Among the records that follow, find the line with "(336, 53) = (611, 74): none -> grey car" and the line with "(228, 78) = (315, 155): green". Set down those lines and all lines between them exactly, without adding anything.
==*==
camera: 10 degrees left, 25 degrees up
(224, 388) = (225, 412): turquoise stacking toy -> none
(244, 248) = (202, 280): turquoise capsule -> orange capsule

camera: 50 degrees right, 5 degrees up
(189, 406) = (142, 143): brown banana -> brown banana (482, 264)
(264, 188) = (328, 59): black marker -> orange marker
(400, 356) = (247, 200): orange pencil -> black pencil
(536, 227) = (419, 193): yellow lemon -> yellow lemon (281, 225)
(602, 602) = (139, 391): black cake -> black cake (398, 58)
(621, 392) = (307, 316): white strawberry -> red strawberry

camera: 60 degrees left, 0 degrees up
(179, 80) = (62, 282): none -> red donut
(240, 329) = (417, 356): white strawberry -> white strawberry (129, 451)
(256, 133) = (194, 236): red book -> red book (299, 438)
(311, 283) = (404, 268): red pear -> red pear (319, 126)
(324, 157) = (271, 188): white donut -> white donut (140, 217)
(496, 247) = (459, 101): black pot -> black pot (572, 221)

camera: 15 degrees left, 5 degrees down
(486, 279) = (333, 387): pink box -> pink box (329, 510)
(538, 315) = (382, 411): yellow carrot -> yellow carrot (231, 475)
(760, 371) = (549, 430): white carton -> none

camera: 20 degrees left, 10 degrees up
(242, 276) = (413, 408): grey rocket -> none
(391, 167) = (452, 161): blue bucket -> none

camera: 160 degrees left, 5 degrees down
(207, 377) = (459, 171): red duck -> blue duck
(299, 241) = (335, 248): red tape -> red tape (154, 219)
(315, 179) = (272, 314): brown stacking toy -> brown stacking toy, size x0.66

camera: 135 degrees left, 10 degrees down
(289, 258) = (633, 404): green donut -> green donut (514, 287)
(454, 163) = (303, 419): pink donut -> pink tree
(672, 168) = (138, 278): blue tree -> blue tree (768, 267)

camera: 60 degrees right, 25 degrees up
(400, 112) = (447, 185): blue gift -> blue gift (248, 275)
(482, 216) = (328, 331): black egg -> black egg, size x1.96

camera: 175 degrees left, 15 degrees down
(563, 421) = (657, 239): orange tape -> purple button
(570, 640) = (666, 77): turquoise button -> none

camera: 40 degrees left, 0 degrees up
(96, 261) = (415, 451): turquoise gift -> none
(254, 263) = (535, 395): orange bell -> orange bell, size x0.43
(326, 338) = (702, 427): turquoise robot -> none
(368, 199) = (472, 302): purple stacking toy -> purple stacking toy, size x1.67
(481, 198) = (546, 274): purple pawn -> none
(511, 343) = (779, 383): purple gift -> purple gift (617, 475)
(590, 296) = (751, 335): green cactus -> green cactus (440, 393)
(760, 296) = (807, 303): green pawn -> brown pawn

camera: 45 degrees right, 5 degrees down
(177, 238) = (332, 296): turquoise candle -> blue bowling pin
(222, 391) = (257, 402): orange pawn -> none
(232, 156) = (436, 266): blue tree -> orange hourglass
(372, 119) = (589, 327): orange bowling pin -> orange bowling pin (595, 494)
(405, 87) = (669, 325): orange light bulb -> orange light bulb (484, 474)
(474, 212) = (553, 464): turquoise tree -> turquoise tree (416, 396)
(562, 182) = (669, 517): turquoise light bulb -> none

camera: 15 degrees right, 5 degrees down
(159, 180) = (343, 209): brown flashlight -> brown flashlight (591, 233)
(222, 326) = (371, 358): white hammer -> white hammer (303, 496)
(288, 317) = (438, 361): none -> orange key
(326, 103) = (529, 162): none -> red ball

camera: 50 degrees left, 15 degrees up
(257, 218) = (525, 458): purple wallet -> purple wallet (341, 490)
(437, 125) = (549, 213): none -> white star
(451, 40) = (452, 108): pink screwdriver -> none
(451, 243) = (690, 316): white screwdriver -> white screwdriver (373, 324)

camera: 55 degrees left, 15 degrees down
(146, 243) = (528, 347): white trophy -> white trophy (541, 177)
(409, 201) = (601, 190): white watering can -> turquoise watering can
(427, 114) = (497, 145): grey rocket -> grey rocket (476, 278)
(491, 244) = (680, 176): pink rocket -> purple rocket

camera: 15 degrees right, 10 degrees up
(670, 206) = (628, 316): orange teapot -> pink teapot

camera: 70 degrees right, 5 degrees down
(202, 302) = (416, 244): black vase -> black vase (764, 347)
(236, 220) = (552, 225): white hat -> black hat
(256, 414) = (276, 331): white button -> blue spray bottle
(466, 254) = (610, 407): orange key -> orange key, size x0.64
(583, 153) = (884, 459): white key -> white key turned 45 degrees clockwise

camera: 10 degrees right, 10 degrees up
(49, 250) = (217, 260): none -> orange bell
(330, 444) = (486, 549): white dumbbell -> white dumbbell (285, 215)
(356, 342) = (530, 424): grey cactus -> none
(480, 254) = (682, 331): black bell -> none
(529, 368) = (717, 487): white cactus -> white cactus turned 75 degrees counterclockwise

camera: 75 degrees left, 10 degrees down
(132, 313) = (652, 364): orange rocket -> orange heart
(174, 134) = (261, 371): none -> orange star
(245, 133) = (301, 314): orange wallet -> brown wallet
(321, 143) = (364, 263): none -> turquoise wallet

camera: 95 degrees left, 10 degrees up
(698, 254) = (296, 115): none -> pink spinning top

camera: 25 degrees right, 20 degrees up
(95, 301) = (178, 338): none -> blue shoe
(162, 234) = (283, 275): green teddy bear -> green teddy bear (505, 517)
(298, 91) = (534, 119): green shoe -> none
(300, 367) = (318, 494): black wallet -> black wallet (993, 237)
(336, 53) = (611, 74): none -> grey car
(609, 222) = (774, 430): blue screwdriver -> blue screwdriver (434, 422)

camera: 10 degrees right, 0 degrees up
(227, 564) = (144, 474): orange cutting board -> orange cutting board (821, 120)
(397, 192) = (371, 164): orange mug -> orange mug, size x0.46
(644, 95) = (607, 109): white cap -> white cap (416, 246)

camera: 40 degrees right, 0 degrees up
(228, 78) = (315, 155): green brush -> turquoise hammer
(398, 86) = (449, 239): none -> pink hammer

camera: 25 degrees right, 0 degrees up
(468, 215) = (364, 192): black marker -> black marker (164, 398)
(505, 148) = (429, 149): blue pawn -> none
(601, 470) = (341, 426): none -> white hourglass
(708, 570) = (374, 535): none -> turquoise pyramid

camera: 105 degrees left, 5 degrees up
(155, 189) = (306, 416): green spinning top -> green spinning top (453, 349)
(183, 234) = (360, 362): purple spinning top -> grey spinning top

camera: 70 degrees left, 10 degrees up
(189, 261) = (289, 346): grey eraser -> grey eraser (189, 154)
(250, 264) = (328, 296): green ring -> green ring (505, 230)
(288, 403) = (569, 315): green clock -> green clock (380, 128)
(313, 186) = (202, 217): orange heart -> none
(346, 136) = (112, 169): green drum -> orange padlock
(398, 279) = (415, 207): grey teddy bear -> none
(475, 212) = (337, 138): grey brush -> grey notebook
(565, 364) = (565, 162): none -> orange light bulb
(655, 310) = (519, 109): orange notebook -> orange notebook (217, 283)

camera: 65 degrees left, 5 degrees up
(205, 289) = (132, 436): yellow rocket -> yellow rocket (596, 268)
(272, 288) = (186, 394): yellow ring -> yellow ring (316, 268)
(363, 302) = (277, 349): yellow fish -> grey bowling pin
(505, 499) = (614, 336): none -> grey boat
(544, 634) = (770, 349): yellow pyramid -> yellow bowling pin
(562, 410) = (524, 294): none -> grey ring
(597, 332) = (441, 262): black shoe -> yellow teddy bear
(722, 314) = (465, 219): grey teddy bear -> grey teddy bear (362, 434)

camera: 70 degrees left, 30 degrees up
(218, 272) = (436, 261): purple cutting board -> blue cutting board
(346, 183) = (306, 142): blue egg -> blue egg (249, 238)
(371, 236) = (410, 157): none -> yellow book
==*==
(Task result):
(336, 53) = (611, 74): none -> grey car
(609, 222) = (774, 430): blue screwdriver -> blue screwdriver (434, 422)

camera: 10 degrees right, 0 degrees up
(227, 564) = (144, 474): orange cutting board -> orange cutting board (821, 120)
(397, 192) = (371, 164): orange mug -> orange mug, size x0.46
(644, 95) = (607, 109): white cap -> white cap (416, 246)

camera: 40 degrees right, 0 degrees up
(228, 78) = (315, 155): green brush -> turquoise hammer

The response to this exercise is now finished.